• What the exercise asks:
Where in the records does the word "right" appear? Copy each line that holds it.

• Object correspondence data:
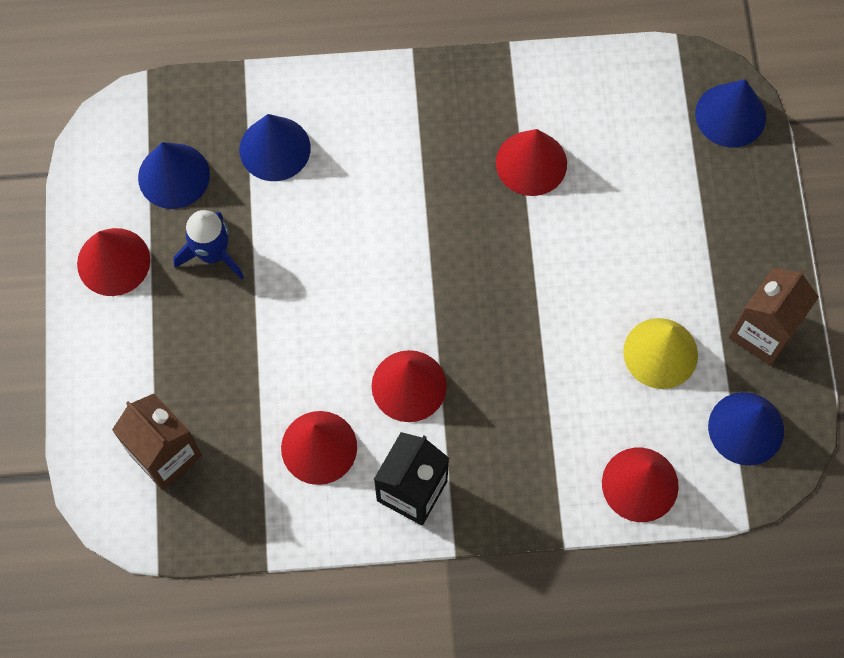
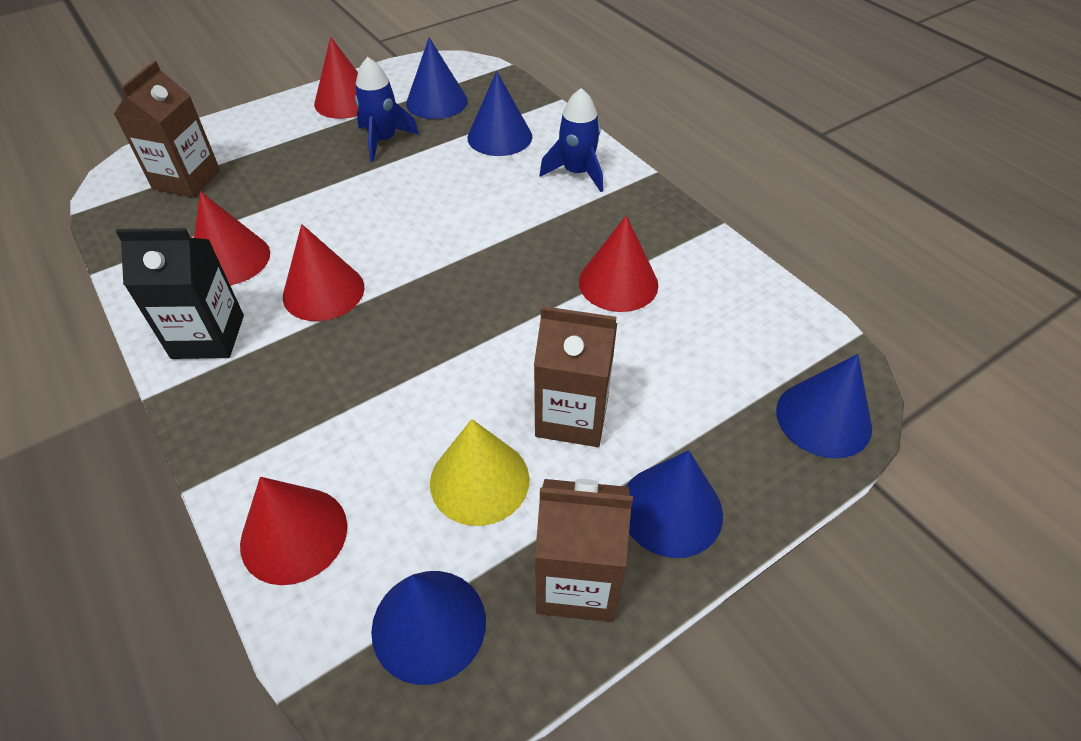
camera: 60 degrees right, 20 degrees down
none -> brown carton [534,306,617,447]
none -> blue rocket [539,88,603,192]
none -> blue cone [626,450,723,558]

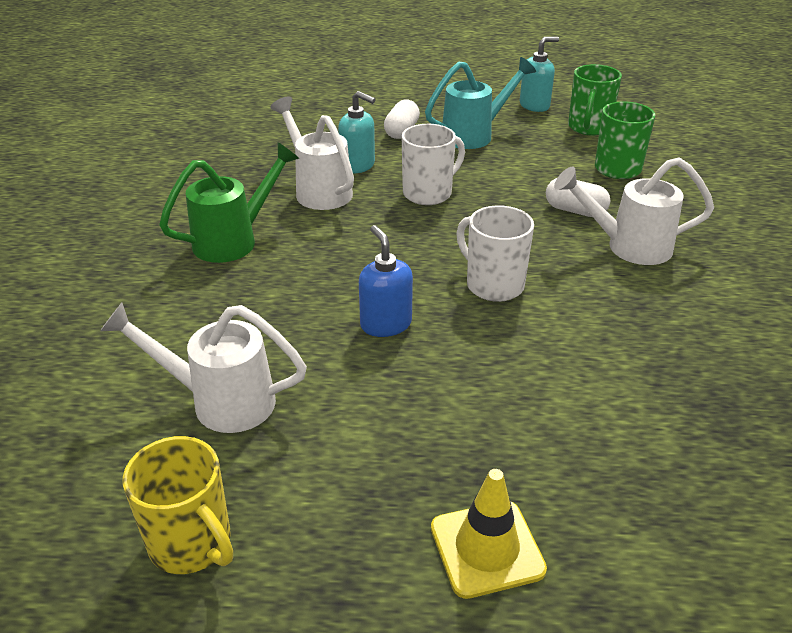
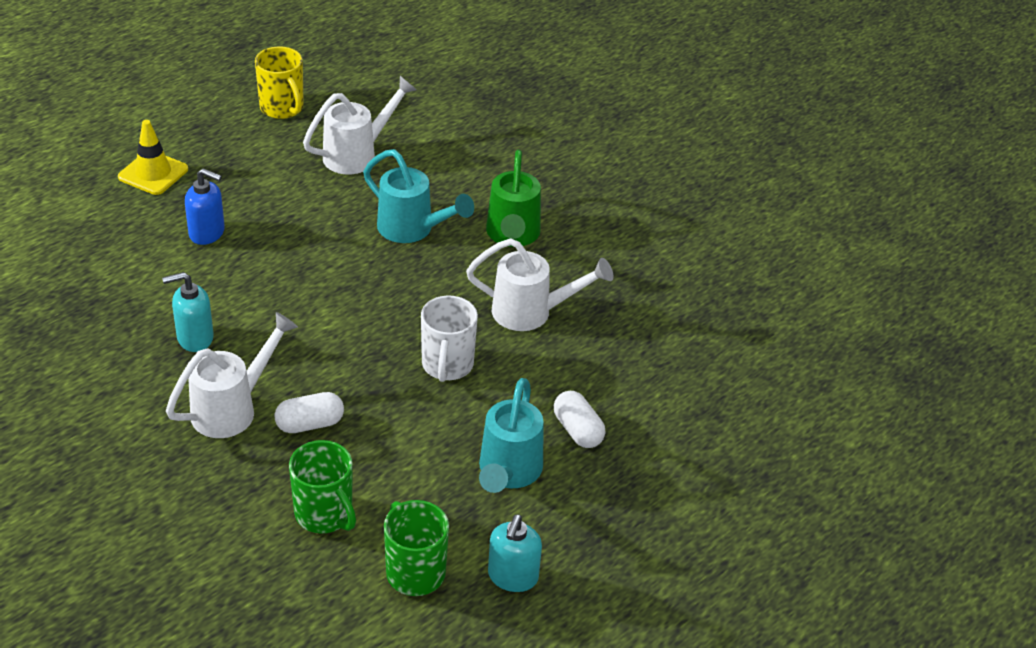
camera: 130 degrees right, 5 degrees up
yellow mug [123,436,233,574] -> yellow mug turned 120 degrees counterclockwise [255,47,304,119]
turquoise soap dispenser [338,91,376,174] -> turquoise soap dispenser moved to [162,272,214,352]
blue soap dispenser [359,225,413,337] -> blue soap dispenser moved to [185,168,225,245]
white mug [456,205,534,302] -> none
none -> turquoise watering can [363,149,474,243]

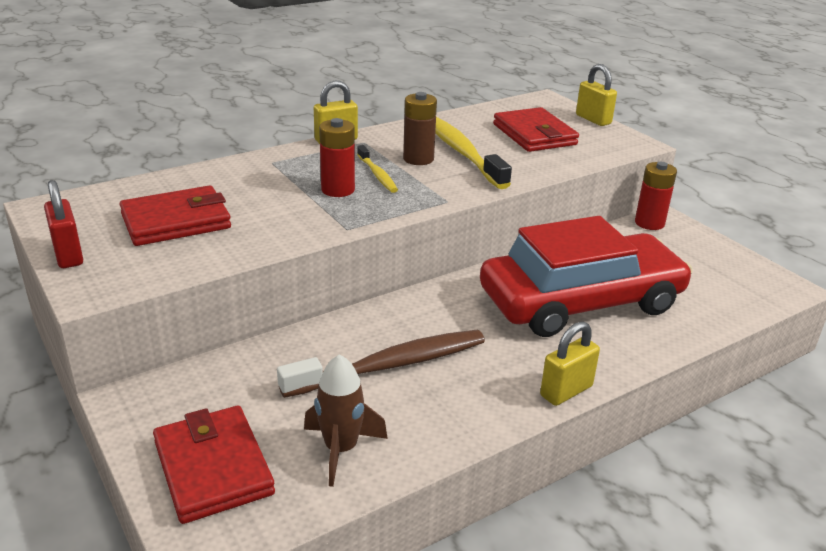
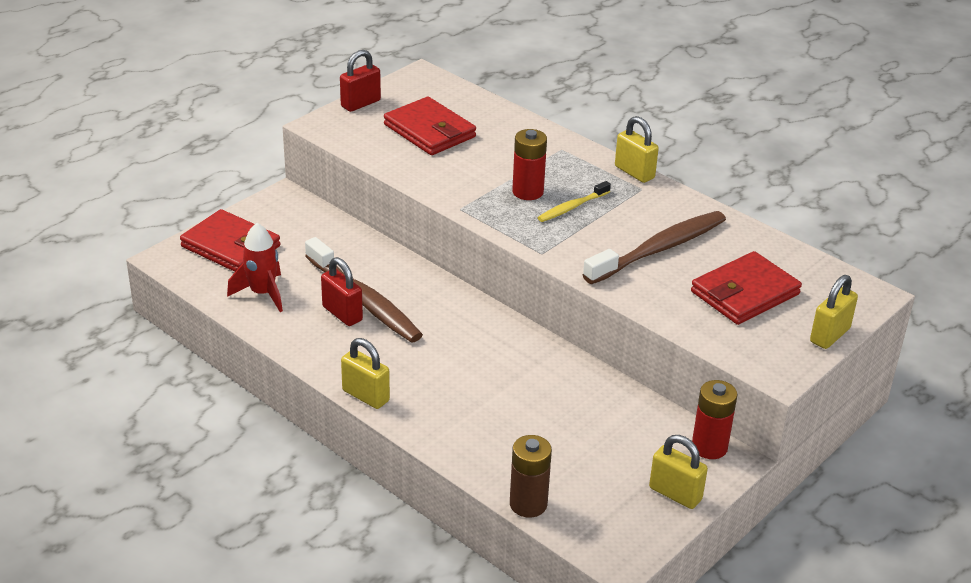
camera: 75 degrees right, 5 degrees up
red wallet [153,406,275,524] -> red wallet turned 75 degrees clockwise [180,209,280,272]
brown rocket [304,354,388,487] -> red rocket [227,223,283,312]
brown battery [403,92,437,165] -> brown battery moved to [510,435,552,517]
yellow toothbrush [435,117,512,189] -> brown toothbrush [583,211,726,284]
red car [480,216,693,337] -> none
none -> red padlock [321,257,363,326]
none -> yellow padlock [649,435,708,509]

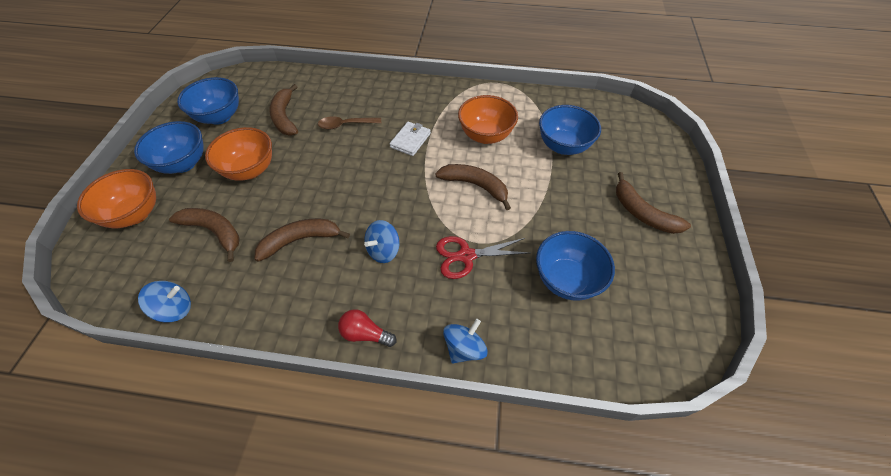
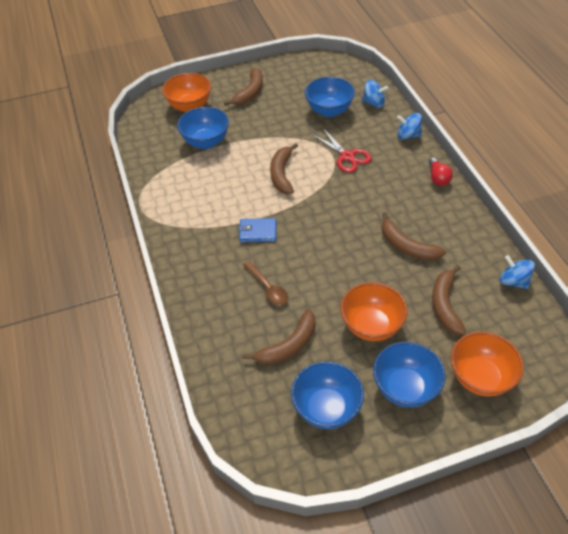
camera: 115 degrees left, 5 degrees down
blue spinning top [364,220,399,263] -> blue spinning top moved to [362,80,388,108]
white wallet [390,122,431,156] -> blue wallet [238,218,276,242]
orange bowl [458,95,518,144] -> orange bowl moved to [162,73,211,112]

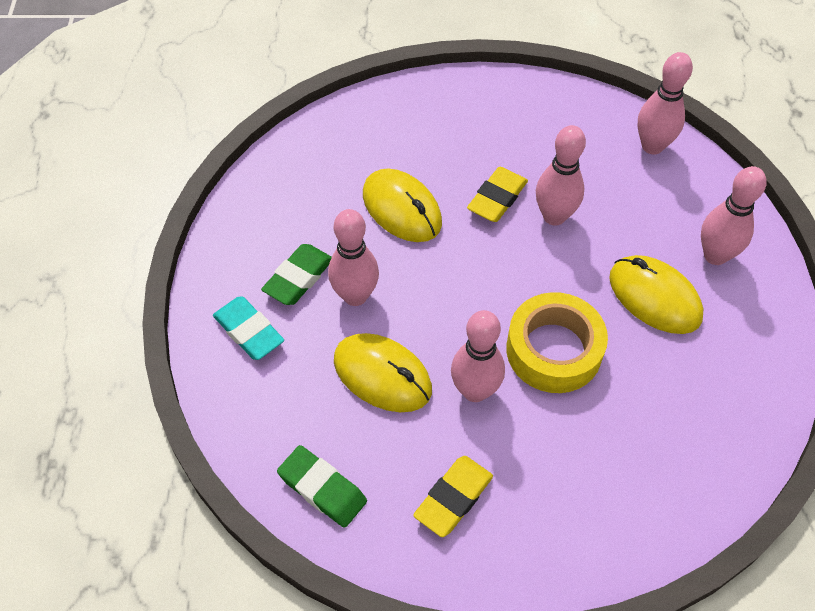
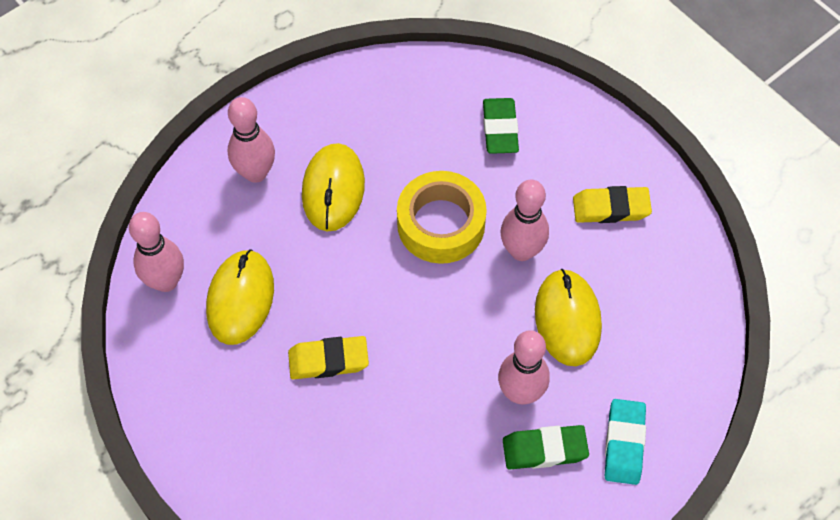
camera: 130 degrees left, 5 degrees up
green eraser [277,445,367,528] -> green eraser moved to [483,98,519,154]
yellow mouse [363,168,442,242] -> yellow mouse moved to [206,249,274,345]
pink bowling pin [536,125,586,226] -> none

• Exercise solution:
camera: 60 degrees right, 20 degrees down
camera: 130 degrees right, 5 degrees up
camera: 75 degrees right, 5 degrees up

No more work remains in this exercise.